* _TO BE DONE_: Reproduce the material below word for word, leaving out the pictures.

* _DATA ROWS_:

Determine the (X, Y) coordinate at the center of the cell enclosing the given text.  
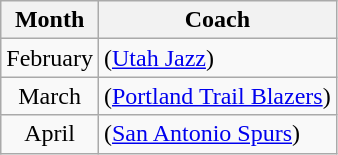
Coach (217, 20)
(San Antonio Spurs) (217, 134)
(Portland Trail Blazers) (217, 96)
March (50, 96)
Month (50, 20)
(Utah Jazz) (217, 58)
February (50, 58)
April (50, 134)
From the cell containing the given text, extract its center point as (x, y) coordinate. 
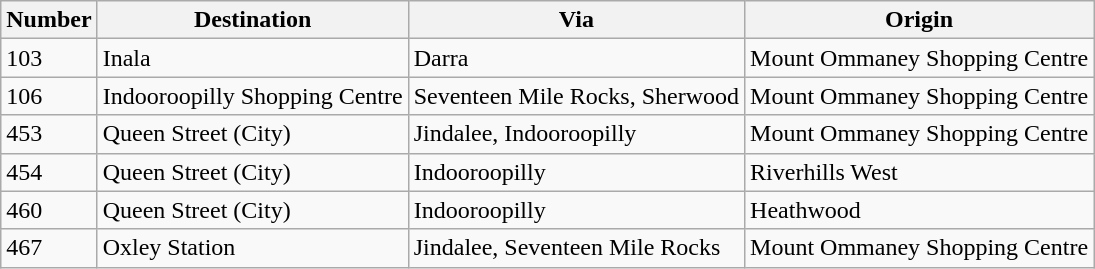
Number (49, 20)
Oxley Station (252, 248)
103 (49, 58)
Jindalee, Seventeen Mile Rocks (576, 248)
460 (49, 210)
Indooroopilly Shopping Centre (252, 96)
453 (49, 134)
Origin (920, 20)
Via (576, 20)
454 (49, 172)
Heathwood (920, 210)
Darra (576, 58)
Riverhills West (920, 172)
Inala (252, 58)
Destination (252, 20)
467 (49, 248)
Seventeen Mile Rocks, Sherwood (576, 96)
106 (49, 96)
Jindalee, Indooroopilly (576, 134)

* _OUTPUT_:
Determine the (X, Y) coordinate at the center of the cell enclosing the given text.  
Coach (217, 20)
(San Antonio Spurs) (217, 134)
(Portland Trail Blazers) (217, 96)
March (50, 96)
Month (50, 20)
(Utah Jazz) (217, 58)
February (50, 58)
April (50, 134)
From the cell containing the given text, extract its center point as (x, y) coordinate. 
Number (49, 20)
Oxley Station (252, 248)
103 (49, 58)
Jindalee, Seventeen Mile Rocks (576, 248)
460 (49, 210)
Indooroopilly Shopping Centre (252, 96)
453 (49, 134)
Origin (920, 20)
Via (576, 20)
454 (49, 172)
Heathwood (920, 210)
Darra (576, 58)
Riverhills West (920, 172)
Inala (252, 58)
Destination (252, 20)
467 (49, 248)
Seventeen Mile Rocks, Sherwood (576, 96)
106 (49, 96)
Jindalee, Indooroopilly (576, 134)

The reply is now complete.